Work item: Could you output only the lines from the one containing "(398, 206) = (456, 281): orange" through the last line of the data, both included?

*** Provided records Section Begins ***

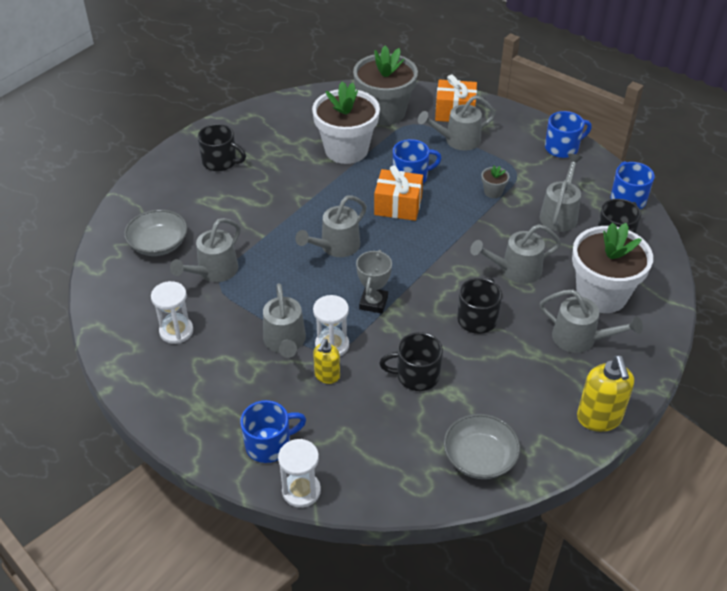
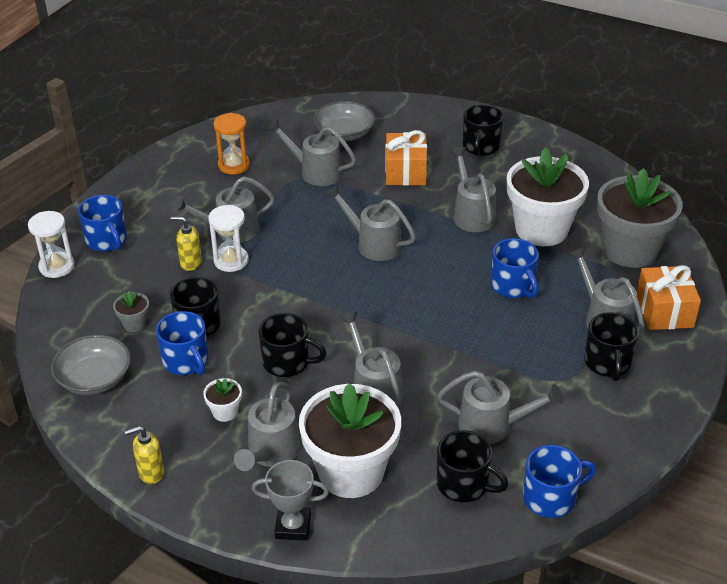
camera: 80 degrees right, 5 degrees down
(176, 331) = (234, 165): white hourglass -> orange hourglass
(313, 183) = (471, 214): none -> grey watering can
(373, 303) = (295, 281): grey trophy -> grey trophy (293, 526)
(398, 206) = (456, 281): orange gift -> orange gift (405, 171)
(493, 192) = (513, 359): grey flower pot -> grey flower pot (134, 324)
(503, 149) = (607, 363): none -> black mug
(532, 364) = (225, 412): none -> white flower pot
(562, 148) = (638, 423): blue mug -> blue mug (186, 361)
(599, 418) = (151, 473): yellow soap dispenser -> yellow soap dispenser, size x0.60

*** Provided records Section Ends ***

Finished task:
(398, 206) = (456, 281): orange gift -> orange gift (405, 171)
(493, 192) = (513, 359): grey flower pot -> grey flower pot (134, 324)
(503, 149) = (607, 363): none -> black mug
(532, 364) = (225, 412): none -> white flower pot
(562, 148) = (638, 423): blue mug -> blue mug (186, 361)
(599, 418) = (151, 473): yellow soap dispenser -> yellow soap dispenser, size x0.60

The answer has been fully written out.